→ **Exercise objective**:
Exactly as written, output each record given below.

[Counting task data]

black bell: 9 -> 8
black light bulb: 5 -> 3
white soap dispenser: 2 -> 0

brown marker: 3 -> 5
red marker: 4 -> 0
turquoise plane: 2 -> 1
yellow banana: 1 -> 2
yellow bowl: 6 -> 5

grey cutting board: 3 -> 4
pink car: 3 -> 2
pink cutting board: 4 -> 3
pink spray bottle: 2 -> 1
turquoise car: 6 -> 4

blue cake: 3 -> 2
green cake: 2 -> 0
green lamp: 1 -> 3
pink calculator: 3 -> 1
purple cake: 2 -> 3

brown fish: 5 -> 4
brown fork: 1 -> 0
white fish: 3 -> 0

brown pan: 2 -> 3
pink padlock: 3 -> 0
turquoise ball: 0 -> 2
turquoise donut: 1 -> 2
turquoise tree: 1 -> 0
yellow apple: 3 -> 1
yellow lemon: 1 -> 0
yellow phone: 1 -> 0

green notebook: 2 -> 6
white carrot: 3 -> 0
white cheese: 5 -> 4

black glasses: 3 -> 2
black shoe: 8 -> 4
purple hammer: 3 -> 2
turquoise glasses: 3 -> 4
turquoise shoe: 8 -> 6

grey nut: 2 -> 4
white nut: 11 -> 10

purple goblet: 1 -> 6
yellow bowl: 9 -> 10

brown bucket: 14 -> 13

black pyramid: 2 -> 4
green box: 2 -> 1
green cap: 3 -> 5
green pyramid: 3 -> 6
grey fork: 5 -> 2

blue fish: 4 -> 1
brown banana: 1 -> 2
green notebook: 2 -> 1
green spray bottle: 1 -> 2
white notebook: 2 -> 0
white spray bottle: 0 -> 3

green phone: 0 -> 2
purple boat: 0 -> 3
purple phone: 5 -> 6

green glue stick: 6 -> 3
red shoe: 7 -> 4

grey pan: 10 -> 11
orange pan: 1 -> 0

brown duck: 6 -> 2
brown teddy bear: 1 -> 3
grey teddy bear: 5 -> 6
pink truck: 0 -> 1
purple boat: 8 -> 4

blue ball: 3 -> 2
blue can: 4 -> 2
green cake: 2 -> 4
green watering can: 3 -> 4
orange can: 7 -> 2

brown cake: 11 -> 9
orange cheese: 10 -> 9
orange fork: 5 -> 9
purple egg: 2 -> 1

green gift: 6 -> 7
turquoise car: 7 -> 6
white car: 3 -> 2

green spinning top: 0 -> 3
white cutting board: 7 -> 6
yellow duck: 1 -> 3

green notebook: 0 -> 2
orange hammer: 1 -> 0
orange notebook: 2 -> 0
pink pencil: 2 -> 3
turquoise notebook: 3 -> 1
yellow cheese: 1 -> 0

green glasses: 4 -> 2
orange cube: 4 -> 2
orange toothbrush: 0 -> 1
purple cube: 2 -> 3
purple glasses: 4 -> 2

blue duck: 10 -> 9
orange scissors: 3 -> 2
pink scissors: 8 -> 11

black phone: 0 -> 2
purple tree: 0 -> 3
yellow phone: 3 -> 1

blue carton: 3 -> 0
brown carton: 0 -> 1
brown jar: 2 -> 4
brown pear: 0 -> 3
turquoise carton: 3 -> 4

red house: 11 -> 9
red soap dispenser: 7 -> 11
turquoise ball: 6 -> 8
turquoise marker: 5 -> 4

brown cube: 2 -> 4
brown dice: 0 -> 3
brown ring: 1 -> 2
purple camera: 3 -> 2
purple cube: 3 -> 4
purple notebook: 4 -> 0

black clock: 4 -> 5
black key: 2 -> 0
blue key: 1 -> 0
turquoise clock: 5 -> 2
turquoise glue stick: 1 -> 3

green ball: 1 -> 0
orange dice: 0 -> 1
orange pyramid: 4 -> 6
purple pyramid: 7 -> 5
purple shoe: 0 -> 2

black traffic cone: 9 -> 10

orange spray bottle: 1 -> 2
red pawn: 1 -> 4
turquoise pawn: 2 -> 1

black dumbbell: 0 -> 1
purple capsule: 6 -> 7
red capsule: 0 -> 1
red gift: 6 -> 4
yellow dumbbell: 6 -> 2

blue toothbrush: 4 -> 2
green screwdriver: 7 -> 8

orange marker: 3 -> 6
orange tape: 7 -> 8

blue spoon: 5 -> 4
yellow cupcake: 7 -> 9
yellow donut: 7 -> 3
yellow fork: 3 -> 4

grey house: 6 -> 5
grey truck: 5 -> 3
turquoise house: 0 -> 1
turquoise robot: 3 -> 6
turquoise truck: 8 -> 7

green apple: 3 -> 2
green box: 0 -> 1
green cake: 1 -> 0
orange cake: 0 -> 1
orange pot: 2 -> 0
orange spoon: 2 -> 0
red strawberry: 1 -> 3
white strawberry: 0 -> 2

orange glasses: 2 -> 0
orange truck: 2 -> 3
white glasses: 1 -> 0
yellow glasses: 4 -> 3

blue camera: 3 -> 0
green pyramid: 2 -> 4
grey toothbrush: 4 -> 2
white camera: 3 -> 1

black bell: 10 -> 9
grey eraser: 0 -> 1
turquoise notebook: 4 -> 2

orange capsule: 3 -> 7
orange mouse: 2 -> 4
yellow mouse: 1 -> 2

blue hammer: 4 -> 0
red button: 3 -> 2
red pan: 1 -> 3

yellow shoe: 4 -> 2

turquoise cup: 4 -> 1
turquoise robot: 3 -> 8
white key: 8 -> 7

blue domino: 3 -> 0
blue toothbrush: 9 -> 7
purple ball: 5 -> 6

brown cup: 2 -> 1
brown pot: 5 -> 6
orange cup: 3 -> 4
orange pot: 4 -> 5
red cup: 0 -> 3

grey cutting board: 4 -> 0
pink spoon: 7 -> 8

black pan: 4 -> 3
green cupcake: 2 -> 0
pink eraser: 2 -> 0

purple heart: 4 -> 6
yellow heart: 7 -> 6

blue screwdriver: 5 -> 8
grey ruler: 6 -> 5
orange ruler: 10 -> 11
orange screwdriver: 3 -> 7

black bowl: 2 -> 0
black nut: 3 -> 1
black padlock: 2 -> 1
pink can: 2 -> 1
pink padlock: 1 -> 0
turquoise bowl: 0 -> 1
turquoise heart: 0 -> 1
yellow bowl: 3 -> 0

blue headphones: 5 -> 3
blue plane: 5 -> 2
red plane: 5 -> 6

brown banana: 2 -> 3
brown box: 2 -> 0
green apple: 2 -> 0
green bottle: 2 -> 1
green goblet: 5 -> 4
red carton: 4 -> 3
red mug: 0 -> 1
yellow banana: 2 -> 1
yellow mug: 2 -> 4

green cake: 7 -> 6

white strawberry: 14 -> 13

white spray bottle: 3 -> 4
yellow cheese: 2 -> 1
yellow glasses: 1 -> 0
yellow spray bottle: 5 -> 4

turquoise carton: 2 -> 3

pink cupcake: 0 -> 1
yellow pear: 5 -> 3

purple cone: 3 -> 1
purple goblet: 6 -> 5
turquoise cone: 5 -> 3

→ **Response to the exercise**:
black bell: 9 -> 8
black light bulb: 5 -> 3
white soap dispenser: 2 -> 0

brown marker: 3 -> 5
red marker: 4 -> 0
turquoise plane: 2 -> 1
yellow banana: 1 -> 2
yellow bowl: 6 -> 5

grey cutting board: 3 -> 4
pink car: 3 -> 2
pink cutting board: 4 -> 3
pink spray bottle: 2 -> 1
turquoise car: 6 -> 4

blue cake: 3 -> 2
green cake: 2 -> 0
green lamp: 1 -> 3
pink calculator: 3 -> 1
purple cake: 2 -> 3

brown fish: 5 -> 4
brown fork: 1 -> 0
white fish: 3 -> 0

brown pan: 2 -> 3
pink padlock: 3 -> 0
turquoise ball: 0 -> 2
turquoise donut: 1 -> 2
turquoise tree: 1 -> 0
yellow apple: 3 -> 1
yellow lemon: 1 -> 0
yellow phone: 1 -> 0

green notebook: 2 -> 6
white carrot: 3 -> 0
white cheese: 5 -> 4

black glasses: 3 -> 2
black shoe: 8 -> 4
purple hammer: 3 -> 2
turquoise glasses: 3 -> 4
turquoise shoe: 8 -> 6

grey nut: 2 -> 4
white nut: 11 -> 10

purple goblet: 1 -> 6
yellow bowl: 9 -> 10

brown bucket: 14 -> 13

black pyramid: 2 -> 4
green box: 2 -> 1
green cap: 3 -> 5
green pyramid: 3 -> 6
grey fork: 5 -> 2

blue fish: 4 -> 1
brown banana: 1 -> 2
green notebook: 2 -> 1
green spray bottle: 1 -> 2
white notebook: 2 -> 0
white spray bottle: 0 -> 3

green phone: 0 -> 2
purple boat: 0 -> 3
purple phone: 5 -> 6

green glue stick: 6 -> 3
red shoe: 7 -> 4

grey pan: 10 -> 11
orange pan: 1 -> 0

brown duck: 6 -> 2
brown teddy bear: 1 -> 3
grey teddy bear: 5 -> 6
pink truck: 0 -> 1
purple boat: 8 -> 4

blue ball: 3 -> 2
blue can: 4 -> 2
green cake: 2 -> 4
green watering can: 3 -> 4
orange can: 7 -> 2

brown cake: 11 -> 9
orange cheese: 10 -> 9
orange fork: 5 -> 9
purple egg: 2 -> 1

green gift: 6 -> 7
turquoise car: 7 -> 6
white car: 3 -> 2

green spinning top: 0 -> 3
white cutting board: 7 -> 6
yellow duck: 1 -> 3

green notebook: 0 -> 2
orange hammer: 1 -> 0
orange notebook: 2 -> 0
pink pencil: 2 -> 3
turquoise notebook: 3 -> 1
yellow cheese: 1 -> 0

green glasses: 4 -> 2
orange cube: 4 -> 2
orange toothbrush: 0 -> 1
purple cube: 2 -> 3
purple glasses: 4 -> 2

blue duck: 10 -> 9
orange scissors: 3 -> 2
pink scissors: 8 -> 11

black phone: 0 -> 2
purple tree: 0 -> 3
yellow phone: 3 -> 1

blue carton: 3 -> 0
brown carton: 0 -> 1
brown jar: 2 -> 4
brown pear: 0 -> 3
turquoise carton: 3 -> 4

red house: 11 -> 9
red soap dispenser: 7 -> 11
turquoise ball: 6 -> 8
turquoise marker: 5 -> 4

brown cube: 2 -> 4
brown dice: 0 -> 3
brown ring: 1 -> 2
purple camera: 3 -> 2
purple cube: 3 -> 4
purple notebook: 4 -> 0

black clock: 4 -> 5
black key: 2 -> 0
blue key: 1 -> 0
turquoise clock: 5 -> 2
turquoise glue stick: 1 -> 3

green ball: 1 -> 0
orange dice: 0 -> 1
orange pyramid: 4 -> 6
purple pyramid: 7 -> 5
purple shoe: 0 -> 2

black traffic cone: 9 -> 10

orange spray bottle: 1 -> 2
red pawn: 1 -> 4
turquoise pawn: 2 -> 1

black dumbbell: 0 -> 1
purple capsule: 6 -> 7
red capsule: 0 -> 1
red gift: 6 -> 4
yellow dumbbell: 6 -> 2

blue toothbrush: 4 -> 2
green screwdriver: 7 -> 8

orange marker: 3 -> 6
orange tape: 7 -> 8

blue spoon: 5 -> 4
yellow cupcake: 7 -> 9
yellow donut: 7 -> 3
yellow fork: 3 -> 4

grey house: 6 -> 5
grey truck: 5 -> 3
turquoise house: 0 -> 1
turquoise robot: 3 -> 6
turquoise truck: 8 -> 7

green apple: 3 -> 2
green box: 0 -> 1
green cake: 1 -> 0
orange cake: 0 -> 1
orange pot: 2 -> 0
orange spoon: 2 -> 0
red strawberry: 1 -> 3
white strawberry: 0 -> 2

orange glasses: 2 -> 0
orange truck: 2 -> 3
white glasses: 1 -> 0
yellow glasses: 4 -> 3

blue camera: 3 -> 0
green pyramid: 2 -> 4
grey toothbrush: 4 -> 2
white camera: 3 -> 1

black bell: 10 -> 9
grey eraser: 0 -> 1
turquoise notebook: 4 -> 2

orange capsule: 3 -> 7
orange mouse: 2 -> 4
yellow mouse: 1 -> 2

blue hammer: 4 -> 0
red button: 3 -> 2
red pan: 1 -> 3

yellow shoe: 4 -> 2

turquoise cup: 4 -> 1
turquoise robot: 3 -> 8
white key: 8 -> 7

blue domino: 3 -> 0
blue toothbrush: 9 -> 7
purple ball: 5 -> 6

brown cup: 2 -> 1
brown pot: 5 -> 6
orange cup: 3 -> 4
orange pot: 4 -> 5
red cup: 0 -> 3

grey cutting board: 4 -> 0
pink spoon: 7 -> 8

black pan: 4 -> 3
green cupcake: 2 -> 0
pink eraser: 2 -> 0

purple heart: 4 -> 6
yellow heart: 7 -> 6

blue screwdriver: 5 -> 8
grey ruler: 6 -> 5
orange ruler: 10 -> 11
orange screwdriver: 3 -> 7

black bowl: 2 -> 0
black nut: 3 -> 1
black padlock: 2 -> 1
pink can: 2 -> 1
pink padlock: 1 -> 0
turquoise bowl: 0 -> 1
turquoise heart: 0 -> 1
yellow bowl: 3 -> 0

blue headphones: 5 -> 3
blue plane: 5 -> 2
red plane: 5 -> 6

brown banana: 2 -> 3
brown box: 2 -> 0
green apple: 2 -> 0
green bottle: 2 -> 1
green goblet: 5 -> 4
red carton: 4 -> 3
red mug: 0 -> 1
yellow banana: 2 -> 1
yellow mug: 2 -> 4

green cake: 7 -> 6

white strawberry: 14 -> 13

white spray bottle: 3 -> 4
yellow cheese: 2 -> 1
yellow glasses: 1 -> 0
yellow spray bottle: 5 -> 4

turquoise carton: 2 -> 3

pink cupcake: 0 -> 1
yellow pear: 5 -> 3

purple cone: 3 -> 1
purple goblet: 6 -> 5
turquoise cone: 5 -> 3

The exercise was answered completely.